▸ Task goal
Count how many of the lines below contain the string "place", treating uppercase and lowercase as different. Reply with the number alone.

▸ Data supplied

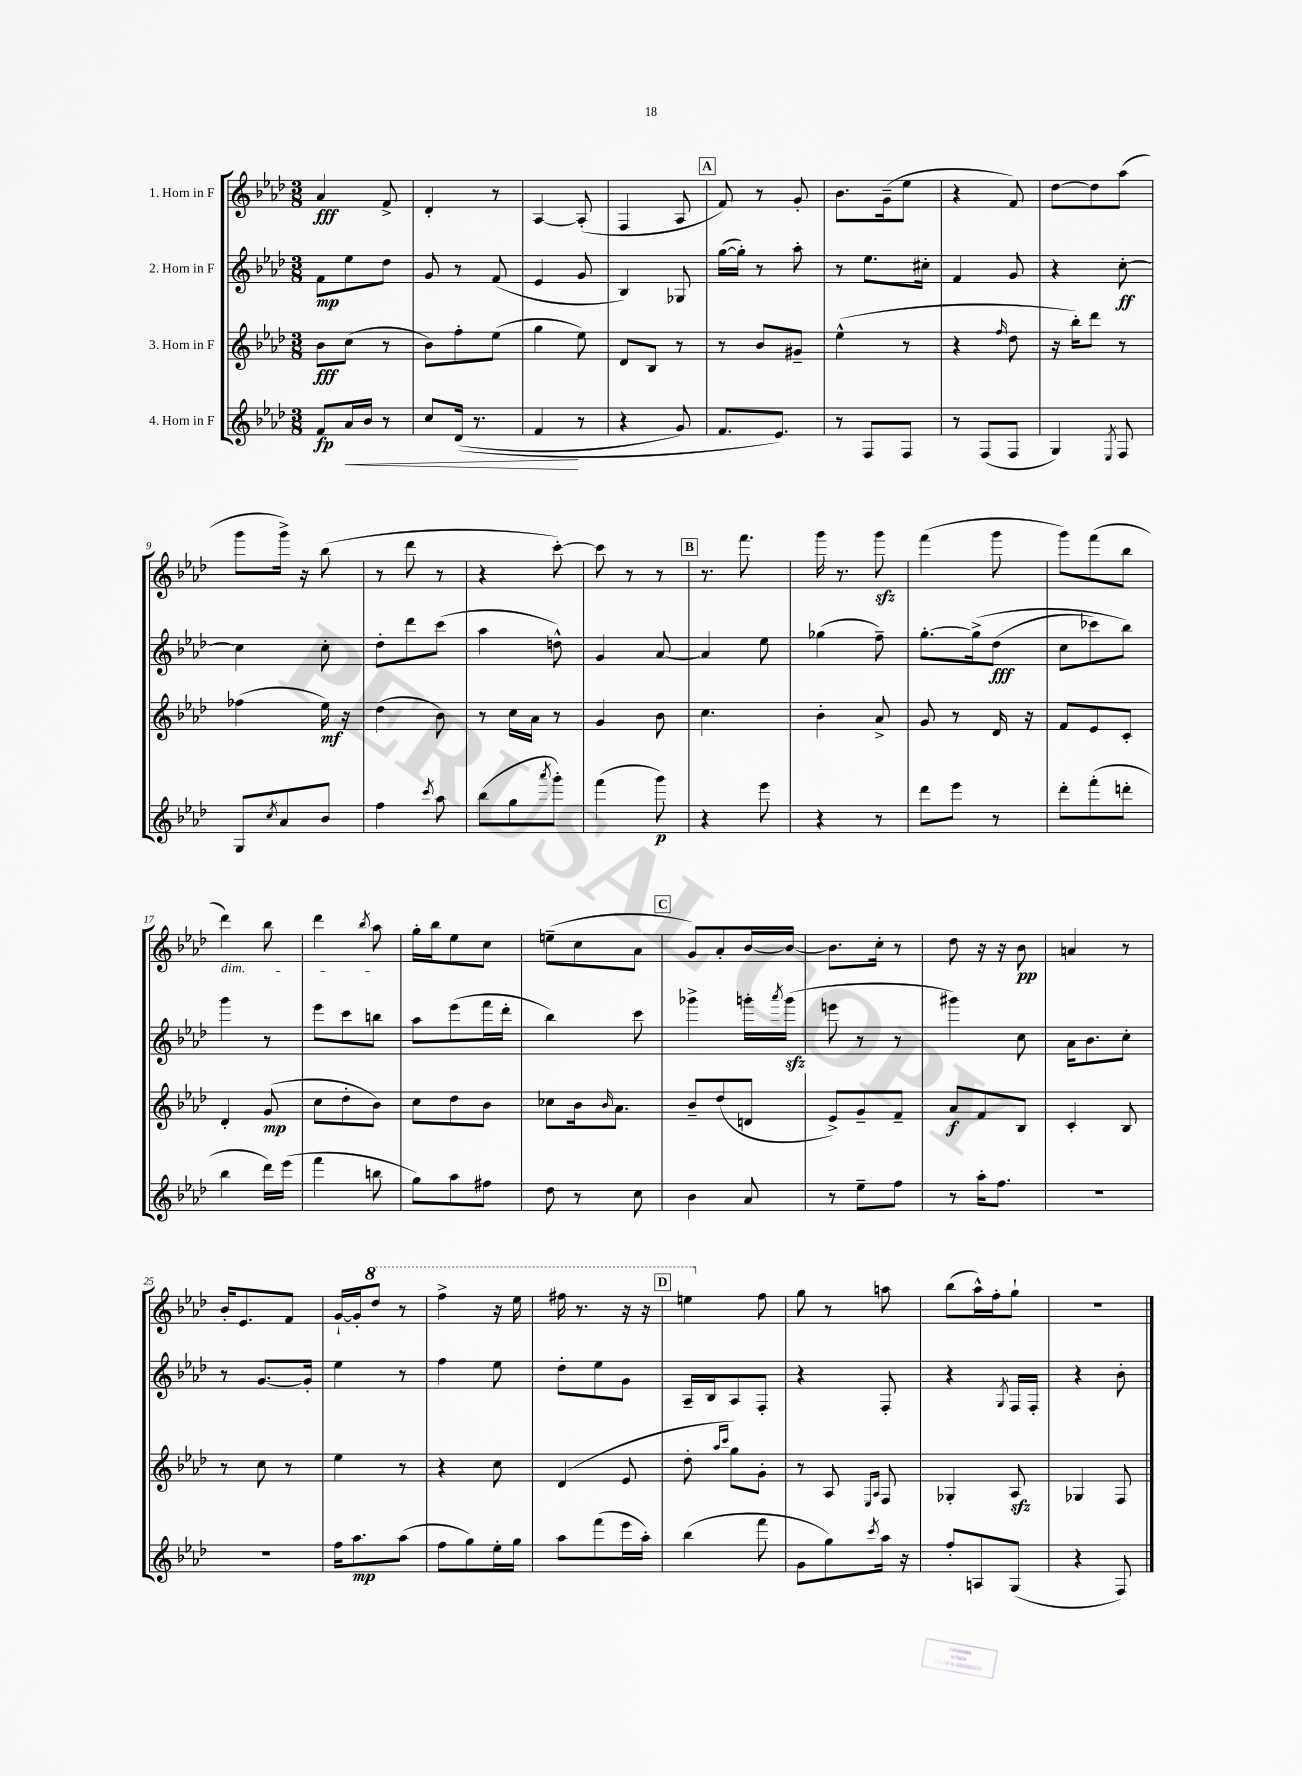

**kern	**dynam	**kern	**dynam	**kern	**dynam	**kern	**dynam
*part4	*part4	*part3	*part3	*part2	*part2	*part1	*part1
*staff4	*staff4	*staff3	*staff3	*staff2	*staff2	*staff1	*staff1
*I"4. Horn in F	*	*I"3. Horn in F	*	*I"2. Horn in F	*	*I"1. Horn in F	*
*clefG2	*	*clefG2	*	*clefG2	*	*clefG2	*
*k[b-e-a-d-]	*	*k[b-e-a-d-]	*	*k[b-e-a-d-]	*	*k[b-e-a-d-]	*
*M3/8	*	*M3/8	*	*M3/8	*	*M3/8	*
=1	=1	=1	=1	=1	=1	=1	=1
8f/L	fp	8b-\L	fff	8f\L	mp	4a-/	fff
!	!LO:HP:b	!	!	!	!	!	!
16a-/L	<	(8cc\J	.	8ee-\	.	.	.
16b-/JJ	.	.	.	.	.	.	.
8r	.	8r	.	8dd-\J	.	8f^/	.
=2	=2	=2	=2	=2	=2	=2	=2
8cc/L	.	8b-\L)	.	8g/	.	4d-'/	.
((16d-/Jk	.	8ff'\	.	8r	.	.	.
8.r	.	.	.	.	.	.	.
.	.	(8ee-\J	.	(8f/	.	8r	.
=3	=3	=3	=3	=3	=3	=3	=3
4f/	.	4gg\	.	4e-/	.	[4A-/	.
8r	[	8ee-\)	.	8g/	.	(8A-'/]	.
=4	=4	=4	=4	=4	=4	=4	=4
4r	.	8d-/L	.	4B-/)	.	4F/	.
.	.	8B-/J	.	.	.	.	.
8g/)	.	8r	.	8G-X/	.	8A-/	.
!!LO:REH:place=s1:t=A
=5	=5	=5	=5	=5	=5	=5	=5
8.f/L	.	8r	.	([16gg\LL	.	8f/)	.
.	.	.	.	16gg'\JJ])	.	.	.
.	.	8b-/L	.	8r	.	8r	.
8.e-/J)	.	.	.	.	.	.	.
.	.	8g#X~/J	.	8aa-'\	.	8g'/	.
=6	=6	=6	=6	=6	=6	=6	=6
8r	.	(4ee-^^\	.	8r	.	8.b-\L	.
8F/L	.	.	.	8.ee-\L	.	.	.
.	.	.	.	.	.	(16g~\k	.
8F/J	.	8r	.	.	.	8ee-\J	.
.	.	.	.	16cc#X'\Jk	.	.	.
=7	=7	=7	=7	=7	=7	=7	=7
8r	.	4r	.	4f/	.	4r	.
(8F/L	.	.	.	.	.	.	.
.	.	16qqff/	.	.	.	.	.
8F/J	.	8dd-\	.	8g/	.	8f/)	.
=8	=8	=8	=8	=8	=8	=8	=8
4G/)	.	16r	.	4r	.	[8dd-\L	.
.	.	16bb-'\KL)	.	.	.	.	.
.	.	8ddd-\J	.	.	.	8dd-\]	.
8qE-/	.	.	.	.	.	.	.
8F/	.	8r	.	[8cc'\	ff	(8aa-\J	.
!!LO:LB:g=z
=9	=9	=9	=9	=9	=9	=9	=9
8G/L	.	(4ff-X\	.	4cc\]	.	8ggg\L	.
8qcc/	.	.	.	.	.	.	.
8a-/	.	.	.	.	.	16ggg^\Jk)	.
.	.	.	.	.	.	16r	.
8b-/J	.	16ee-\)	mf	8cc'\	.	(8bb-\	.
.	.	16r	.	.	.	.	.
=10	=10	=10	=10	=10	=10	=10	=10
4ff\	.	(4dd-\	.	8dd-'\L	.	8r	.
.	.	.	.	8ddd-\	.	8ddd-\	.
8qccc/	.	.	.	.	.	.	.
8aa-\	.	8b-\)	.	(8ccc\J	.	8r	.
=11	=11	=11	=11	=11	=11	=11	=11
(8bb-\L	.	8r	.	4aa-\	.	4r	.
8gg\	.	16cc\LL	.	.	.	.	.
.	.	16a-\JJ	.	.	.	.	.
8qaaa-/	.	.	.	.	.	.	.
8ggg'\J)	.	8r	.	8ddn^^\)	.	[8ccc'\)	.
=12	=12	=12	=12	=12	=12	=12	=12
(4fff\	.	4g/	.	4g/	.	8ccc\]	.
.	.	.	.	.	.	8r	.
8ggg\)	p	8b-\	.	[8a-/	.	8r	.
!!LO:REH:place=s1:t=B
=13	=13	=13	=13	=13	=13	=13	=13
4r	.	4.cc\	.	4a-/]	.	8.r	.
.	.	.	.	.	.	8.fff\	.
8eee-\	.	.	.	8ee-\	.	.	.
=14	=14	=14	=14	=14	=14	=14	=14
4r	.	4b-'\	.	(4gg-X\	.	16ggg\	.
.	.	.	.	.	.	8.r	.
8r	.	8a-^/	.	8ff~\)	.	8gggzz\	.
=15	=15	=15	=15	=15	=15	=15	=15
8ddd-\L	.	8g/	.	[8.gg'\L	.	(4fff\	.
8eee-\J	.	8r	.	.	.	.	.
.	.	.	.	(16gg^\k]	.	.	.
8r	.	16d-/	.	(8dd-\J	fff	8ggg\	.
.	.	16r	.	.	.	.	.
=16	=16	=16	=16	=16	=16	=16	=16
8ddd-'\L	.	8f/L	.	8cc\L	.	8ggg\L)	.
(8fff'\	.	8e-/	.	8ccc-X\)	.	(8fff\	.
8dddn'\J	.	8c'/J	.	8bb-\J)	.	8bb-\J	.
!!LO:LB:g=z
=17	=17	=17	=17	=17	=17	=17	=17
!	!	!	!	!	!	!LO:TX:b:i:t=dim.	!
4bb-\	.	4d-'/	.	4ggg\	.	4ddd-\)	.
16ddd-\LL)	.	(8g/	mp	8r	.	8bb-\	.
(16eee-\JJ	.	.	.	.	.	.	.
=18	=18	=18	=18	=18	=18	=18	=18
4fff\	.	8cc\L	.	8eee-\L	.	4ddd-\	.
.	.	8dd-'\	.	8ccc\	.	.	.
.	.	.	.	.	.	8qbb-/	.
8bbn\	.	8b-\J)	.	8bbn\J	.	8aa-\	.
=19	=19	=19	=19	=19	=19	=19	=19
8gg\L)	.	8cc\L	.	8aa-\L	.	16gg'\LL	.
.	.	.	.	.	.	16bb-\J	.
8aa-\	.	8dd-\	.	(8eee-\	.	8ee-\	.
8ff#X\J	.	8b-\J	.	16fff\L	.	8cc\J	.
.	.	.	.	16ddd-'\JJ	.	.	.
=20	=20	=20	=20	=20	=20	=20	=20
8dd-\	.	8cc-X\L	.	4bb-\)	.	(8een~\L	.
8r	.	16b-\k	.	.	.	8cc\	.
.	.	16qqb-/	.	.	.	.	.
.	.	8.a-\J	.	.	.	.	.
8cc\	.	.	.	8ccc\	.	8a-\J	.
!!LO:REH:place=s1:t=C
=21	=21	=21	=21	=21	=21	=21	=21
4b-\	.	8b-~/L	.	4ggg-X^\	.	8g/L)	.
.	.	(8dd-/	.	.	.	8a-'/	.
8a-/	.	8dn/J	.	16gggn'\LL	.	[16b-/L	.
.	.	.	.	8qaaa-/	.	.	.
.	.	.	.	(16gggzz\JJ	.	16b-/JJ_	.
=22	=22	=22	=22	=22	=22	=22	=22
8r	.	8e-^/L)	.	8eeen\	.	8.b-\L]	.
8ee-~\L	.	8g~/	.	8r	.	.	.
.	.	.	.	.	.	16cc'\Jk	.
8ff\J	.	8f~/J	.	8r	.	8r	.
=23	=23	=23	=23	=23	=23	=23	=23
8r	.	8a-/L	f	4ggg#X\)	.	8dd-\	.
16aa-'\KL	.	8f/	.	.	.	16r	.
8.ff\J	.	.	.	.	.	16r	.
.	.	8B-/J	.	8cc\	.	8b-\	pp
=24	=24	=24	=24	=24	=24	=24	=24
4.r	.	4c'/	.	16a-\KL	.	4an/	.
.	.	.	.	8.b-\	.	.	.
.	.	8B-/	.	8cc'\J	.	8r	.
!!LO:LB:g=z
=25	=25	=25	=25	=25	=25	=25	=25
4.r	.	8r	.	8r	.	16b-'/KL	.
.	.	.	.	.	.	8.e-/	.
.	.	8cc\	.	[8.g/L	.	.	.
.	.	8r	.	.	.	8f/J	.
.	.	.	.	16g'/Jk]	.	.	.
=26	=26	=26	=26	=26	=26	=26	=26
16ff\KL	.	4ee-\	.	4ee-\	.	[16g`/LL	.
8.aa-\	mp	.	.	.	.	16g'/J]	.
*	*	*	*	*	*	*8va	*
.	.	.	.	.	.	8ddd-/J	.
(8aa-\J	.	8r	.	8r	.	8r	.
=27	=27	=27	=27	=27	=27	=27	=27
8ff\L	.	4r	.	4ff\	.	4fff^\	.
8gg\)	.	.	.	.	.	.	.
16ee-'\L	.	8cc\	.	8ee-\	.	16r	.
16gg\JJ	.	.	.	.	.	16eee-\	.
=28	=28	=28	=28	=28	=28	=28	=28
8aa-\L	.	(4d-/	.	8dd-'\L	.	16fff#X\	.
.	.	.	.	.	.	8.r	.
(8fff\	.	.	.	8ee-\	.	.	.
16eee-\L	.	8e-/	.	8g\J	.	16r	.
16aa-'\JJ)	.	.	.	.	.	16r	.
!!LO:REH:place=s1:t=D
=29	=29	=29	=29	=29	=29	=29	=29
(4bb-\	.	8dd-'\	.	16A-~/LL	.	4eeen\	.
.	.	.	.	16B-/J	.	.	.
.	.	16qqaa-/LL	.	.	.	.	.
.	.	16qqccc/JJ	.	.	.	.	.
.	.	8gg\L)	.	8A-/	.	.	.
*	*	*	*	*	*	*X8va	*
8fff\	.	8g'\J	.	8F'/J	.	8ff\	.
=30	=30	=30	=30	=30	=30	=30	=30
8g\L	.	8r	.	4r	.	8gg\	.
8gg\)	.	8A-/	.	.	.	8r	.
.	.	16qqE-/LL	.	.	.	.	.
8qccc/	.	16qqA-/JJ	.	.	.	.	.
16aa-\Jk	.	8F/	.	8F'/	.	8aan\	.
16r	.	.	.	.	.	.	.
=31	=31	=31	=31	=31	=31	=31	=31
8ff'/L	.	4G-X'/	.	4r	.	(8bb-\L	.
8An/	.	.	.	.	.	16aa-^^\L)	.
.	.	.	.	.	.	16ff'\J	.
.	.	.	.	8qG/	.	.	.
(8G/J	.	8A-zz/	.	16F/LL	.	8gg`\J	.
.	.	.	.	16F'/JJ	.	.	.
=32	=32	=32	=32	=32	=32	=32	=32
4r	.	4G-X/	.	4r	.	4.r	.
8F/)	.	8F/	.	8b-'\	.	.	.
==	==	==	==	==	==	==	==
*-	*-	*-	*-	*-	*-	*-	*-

▸ Reply
4